(Colored object listings)

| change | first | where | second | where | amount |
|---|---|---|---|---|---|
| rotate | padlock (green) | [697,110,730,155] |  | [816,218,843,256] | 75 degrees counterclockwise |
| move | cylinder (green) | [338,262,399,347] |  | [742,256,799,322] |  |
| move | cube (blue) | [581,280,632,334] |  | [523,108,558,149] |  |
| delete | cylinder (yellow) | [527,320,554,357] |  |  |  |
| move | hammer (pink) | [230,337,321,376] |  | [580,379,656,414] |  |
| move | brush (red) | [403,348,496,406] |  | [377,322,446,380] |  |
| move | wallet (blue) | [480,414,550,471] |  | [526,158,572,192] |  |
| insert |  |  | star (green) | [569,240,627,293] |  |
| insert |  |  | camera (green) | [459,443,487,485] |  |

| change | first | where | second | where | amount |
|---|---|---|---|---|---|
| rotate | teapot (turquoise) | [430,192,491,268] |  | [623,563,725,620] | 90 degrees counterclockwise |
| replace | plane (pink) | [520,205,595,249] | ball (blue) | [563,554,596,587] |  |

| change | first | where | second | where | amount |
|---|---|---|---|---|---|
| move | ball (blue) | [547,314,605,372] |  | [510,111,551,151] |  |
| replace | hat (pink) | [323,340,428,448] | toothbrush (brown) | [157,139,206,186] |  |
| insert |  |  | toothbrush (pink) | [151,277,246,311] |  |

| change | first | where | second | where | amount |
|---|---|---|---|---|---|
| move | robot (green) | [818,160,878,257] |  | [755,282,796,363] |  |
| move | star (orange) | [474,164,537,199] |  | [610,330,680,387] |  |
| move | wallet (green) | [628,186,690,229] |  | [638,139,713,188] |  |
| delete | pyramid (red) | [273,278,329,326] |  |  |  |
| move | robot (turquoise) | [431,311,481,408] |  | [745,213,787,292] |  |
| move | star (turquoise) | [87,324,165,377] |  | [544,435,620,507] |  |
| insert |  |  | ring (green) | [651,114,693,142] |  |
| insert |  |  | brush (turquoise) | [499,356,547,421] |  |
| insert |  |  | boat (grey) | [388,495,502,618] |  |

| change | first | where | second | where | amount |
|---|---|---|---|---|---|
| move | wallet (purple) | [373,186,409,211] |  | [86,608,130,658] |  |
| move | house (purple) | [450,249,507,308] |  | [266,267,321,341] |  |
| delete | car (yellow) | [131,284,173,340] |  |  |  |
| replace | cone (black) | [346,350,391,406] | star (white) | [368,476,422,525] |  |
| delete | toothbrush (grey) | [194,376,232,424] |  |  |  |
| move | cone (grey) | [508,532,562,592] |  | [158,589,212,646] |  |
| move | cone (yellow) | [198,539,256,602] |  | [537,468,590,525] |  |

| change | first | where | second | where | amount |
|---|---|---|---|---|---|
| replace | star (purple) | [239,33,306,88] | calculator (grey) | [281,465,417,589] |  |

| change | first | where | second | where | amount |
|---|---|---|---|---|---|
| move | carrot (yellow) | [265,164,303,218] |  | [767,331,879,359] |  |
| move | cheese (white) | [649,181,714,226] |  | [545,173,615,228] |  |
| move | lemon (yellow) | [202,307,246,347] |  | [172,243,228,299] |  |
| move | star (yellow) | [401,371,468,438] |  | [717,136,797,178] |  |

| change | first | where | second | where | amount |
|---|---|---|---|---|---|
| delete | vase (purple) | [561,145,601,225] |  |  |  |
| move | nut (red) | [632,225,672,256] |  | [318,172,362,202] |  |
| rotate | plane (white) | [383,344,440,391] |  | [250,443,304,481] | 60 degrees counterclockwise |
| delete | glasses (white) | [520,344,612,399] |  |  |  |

[ACTION ITEM]
Please determine how many lines of the records above contain "cylinder", and state that number only.

[ANSWER TO THIS TASK]
2